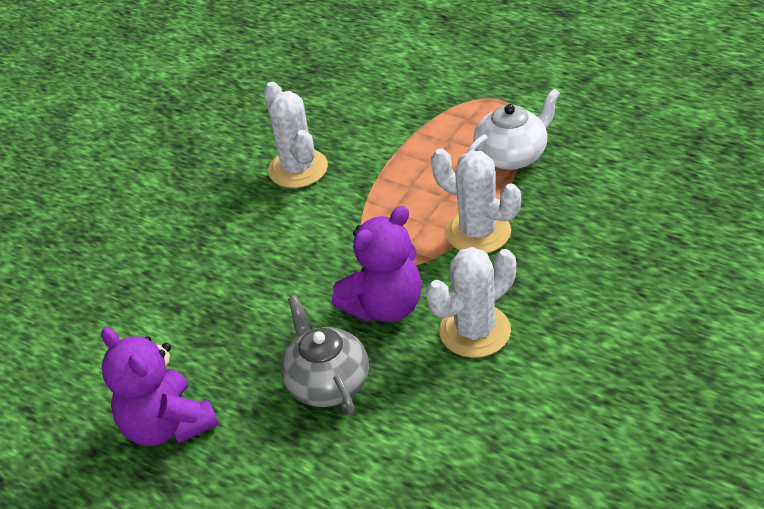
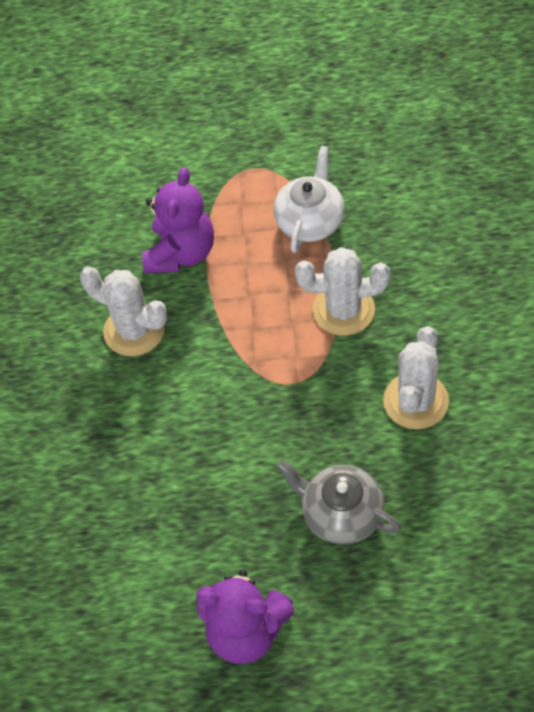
camera: 35 degrees left, 15 degrees up
(385, 306) = (327, 420): purple teddy bear -> purple teddy bear (181, 253)

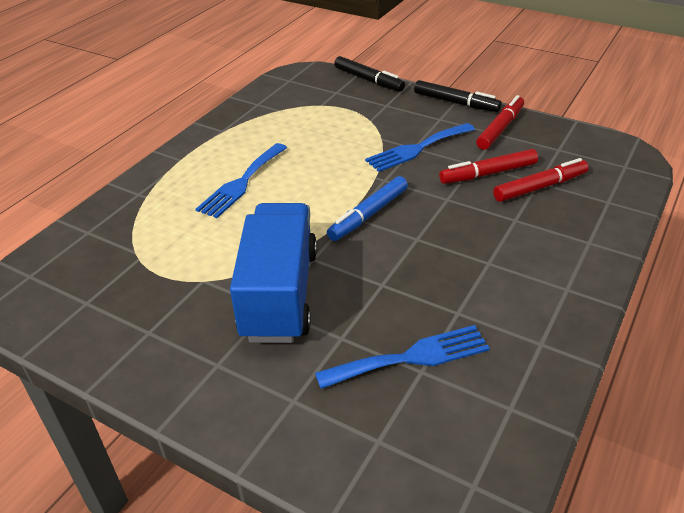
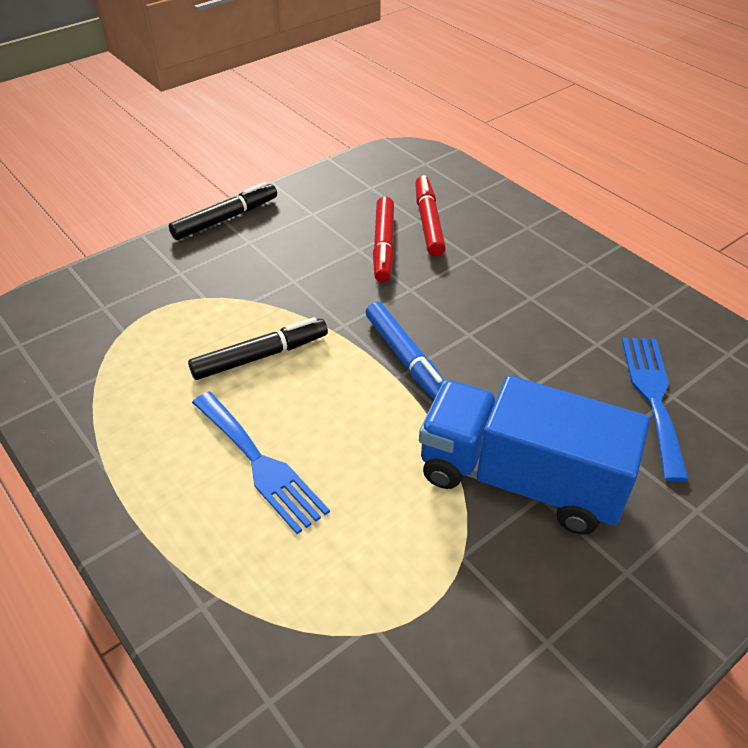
camera: 70 degrees left, 5 degrees up
(368, 80) = (102, 269): black marker -> black marker (260, 356)
(417, 148) = (298, 279): blue fork -> none
(500, 128) = (305, 208): red marker -> none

## Instructions for the task
Set down the complete material exactly, but do not include the images.

## Response to this task
camera: 35 degrees left, 15 degrees up
(385, 306) = (327, 420): purple teddy bear -> purple teddy bear (181, 253)

camera: 70 degrees left, 5 degrees up
(368, 80) = (102, 269): black marker -> black marker (260, 356)
(417, 148) = (298, 279): blue fork -> none
(500, 128) = (305, 208): red marker -> none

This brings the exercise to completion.